Extracted material.

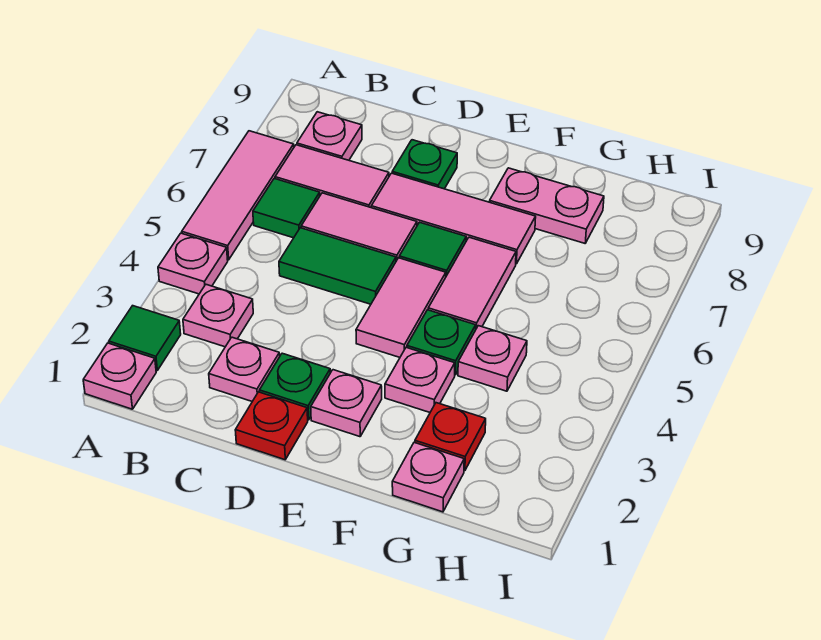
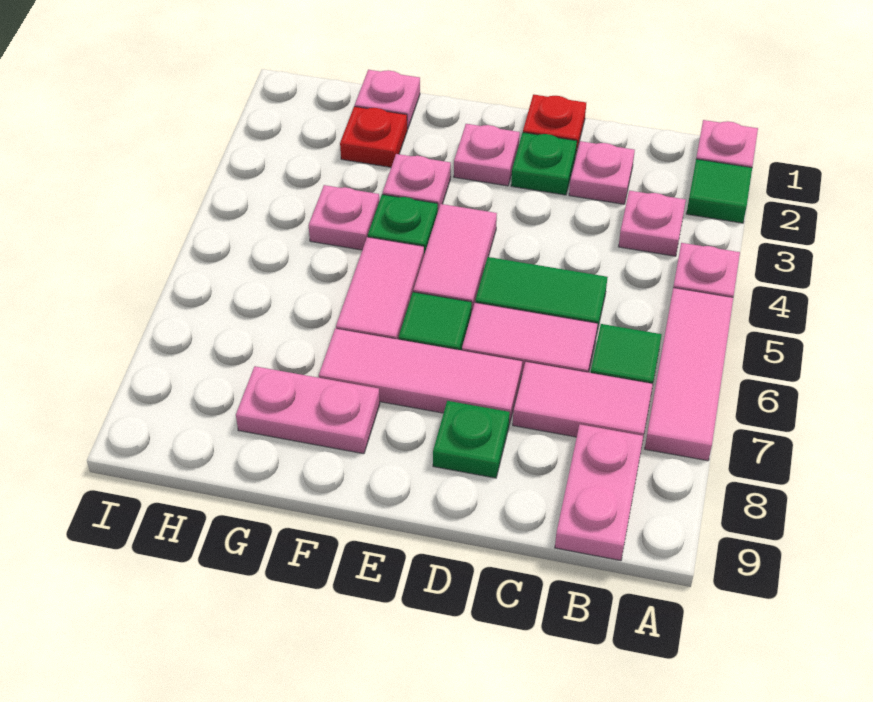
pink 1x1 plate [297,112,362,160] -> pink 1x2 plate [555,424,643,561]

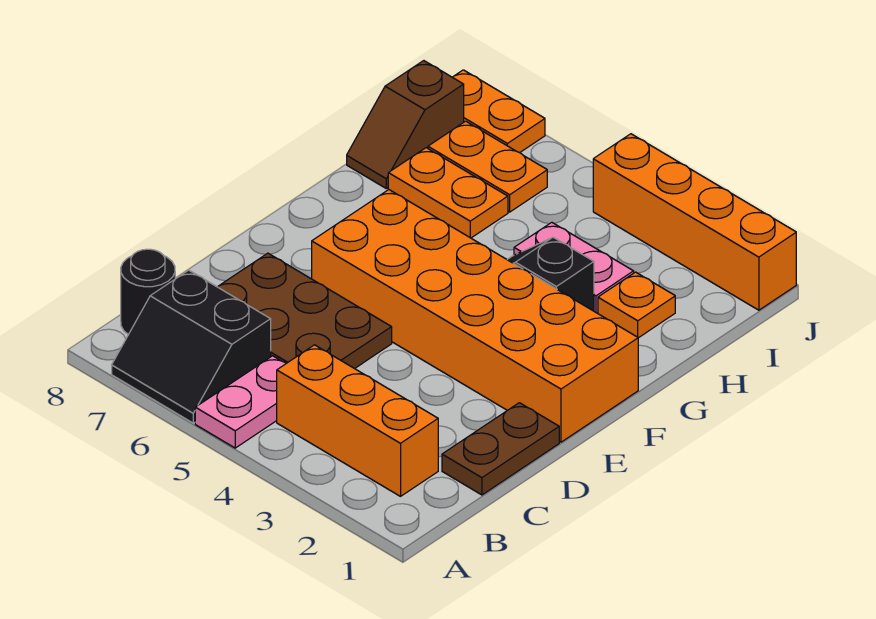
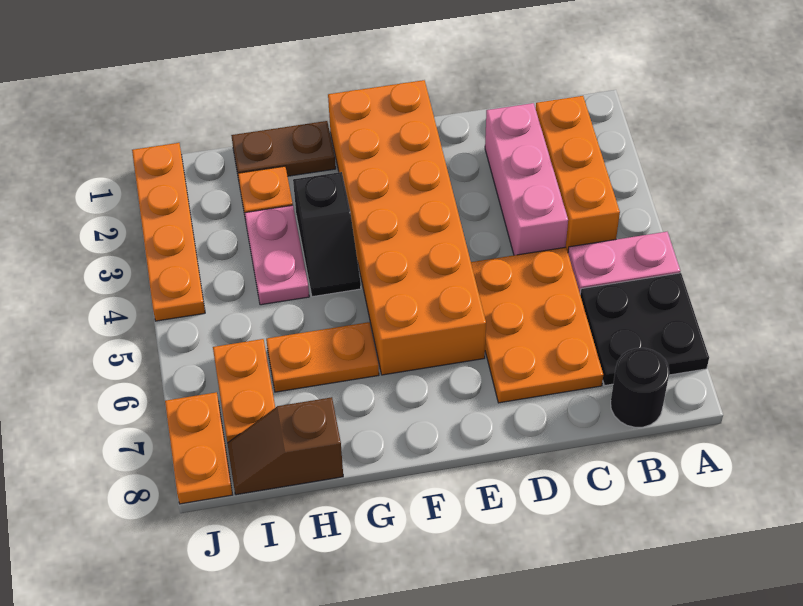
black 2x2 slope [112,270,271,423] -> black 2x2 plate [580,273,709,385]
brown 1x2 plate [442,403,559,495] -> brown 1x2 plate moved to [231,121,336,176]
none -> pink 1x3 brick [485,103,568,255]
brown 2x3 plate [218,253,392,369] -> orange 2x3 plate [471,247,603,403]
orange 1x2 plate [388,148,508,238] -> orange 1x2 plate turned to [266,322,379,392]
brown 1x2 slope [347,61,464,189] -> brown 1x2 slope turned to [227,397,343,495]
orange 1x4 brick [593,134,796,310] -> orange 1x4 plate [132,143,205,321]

Assignment.
Without any pictures, repeat the listing exactly.

Exercise answer.
pink 1x1 plate [297,112,362,160] -> pink 1x2 plate [555,424,643,561]

black 2x2 slope [112,270,271,423] -> black 2x2 plate [580,273,709,385]
brown 1x2 plate [442,403,559,495] -> brown 1x2 plate moved to [231,121,336,176]
none -> pink 1x3 brick [485,103,568,255]
brown 2x3 plate [218,253,392,369] -> orange 2x3 plate [471,247,603,403]
orange 1x2 plate [388,148,508,238] -> orange 1x2 plate turned to [266,322,379,392]
brown 1x2 slope [347,61,464,189] -> brown 1x2 slope turned to [227,397,343,495]
orange 1x4 brick [593,134,796,310] -> orange 1x4 plate [132,143,205,321]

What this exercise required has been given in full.